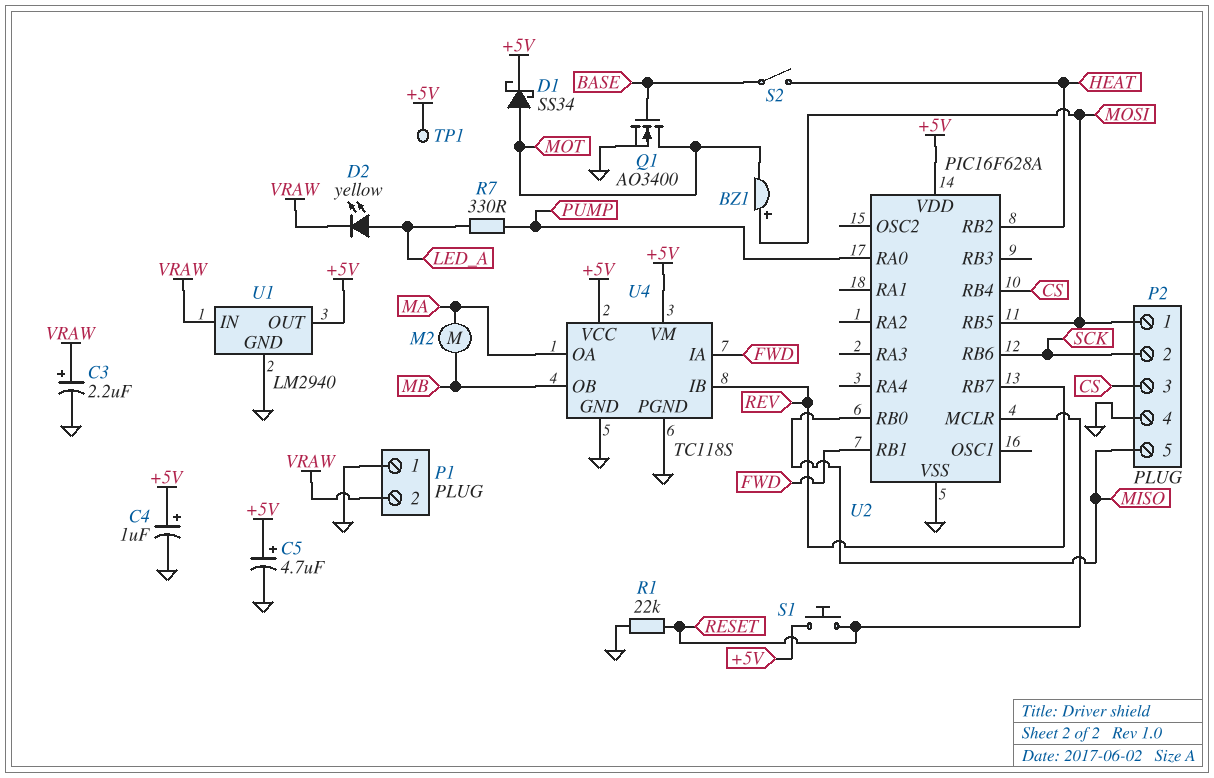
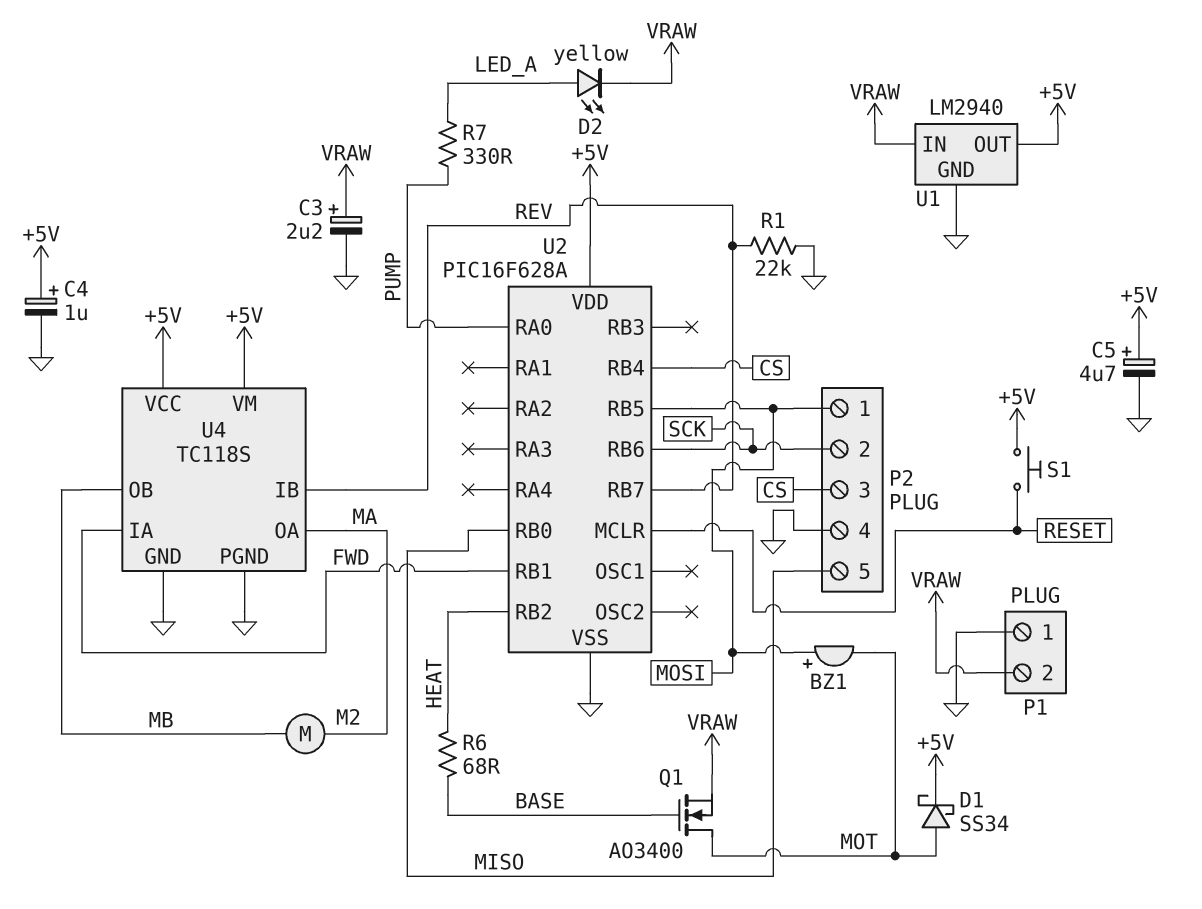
Q1: NMOS AO3400 (G BASE, D MOT, S GND) -> NMOS AO3400 (G BASE, D MOT, S VRAW)
R1: 22k (GND, RESET) -> 22k (GND, REV)
R6: none -> 68 (BASE, HEAT)
S2: switch (BASE, HEAT) -> none
TP1: test point (+5V) -> none

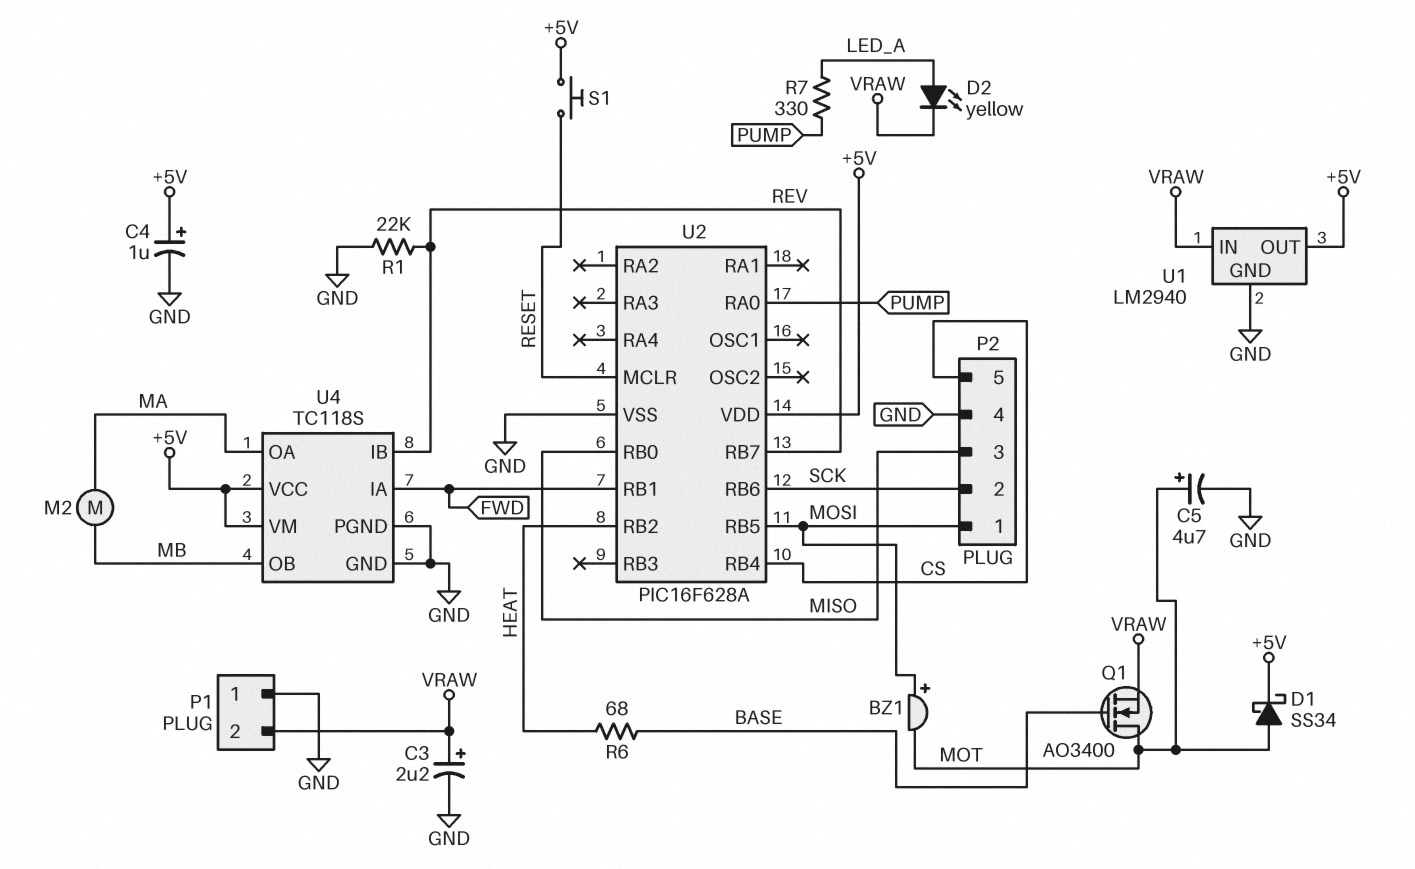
C5: 4.7uF (plus +5V, minus GND) -> 4.7uF (plus MOT, minus GND)
P2 pin 3: CS -> MISO
P2 pin 5: MISO -> CS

————————

* [Exercise requirements] A word-for-word copy of the entries above is needed, with every picture dropped.

* [Written response]
Q1: NMOS AO3400 (G BASE, D MOT, S GND) -> NMOS AO3400 (G BASE, D MOT, S VRAW)
R1: 22k (GND, RESET) -> 22k (GND, REV)
R6: none -> 68 (BASE, HEAT)
S2: switch (BASE, HEAT) -> none
TP1: test point (+5V) -> none

C5: 4.7uF (plus +5V, minus GND) -> 4.7uF (plus MOT, minus GND)
P2 pin 3: CS -> MISO
P2 pin 5: MISO -> CS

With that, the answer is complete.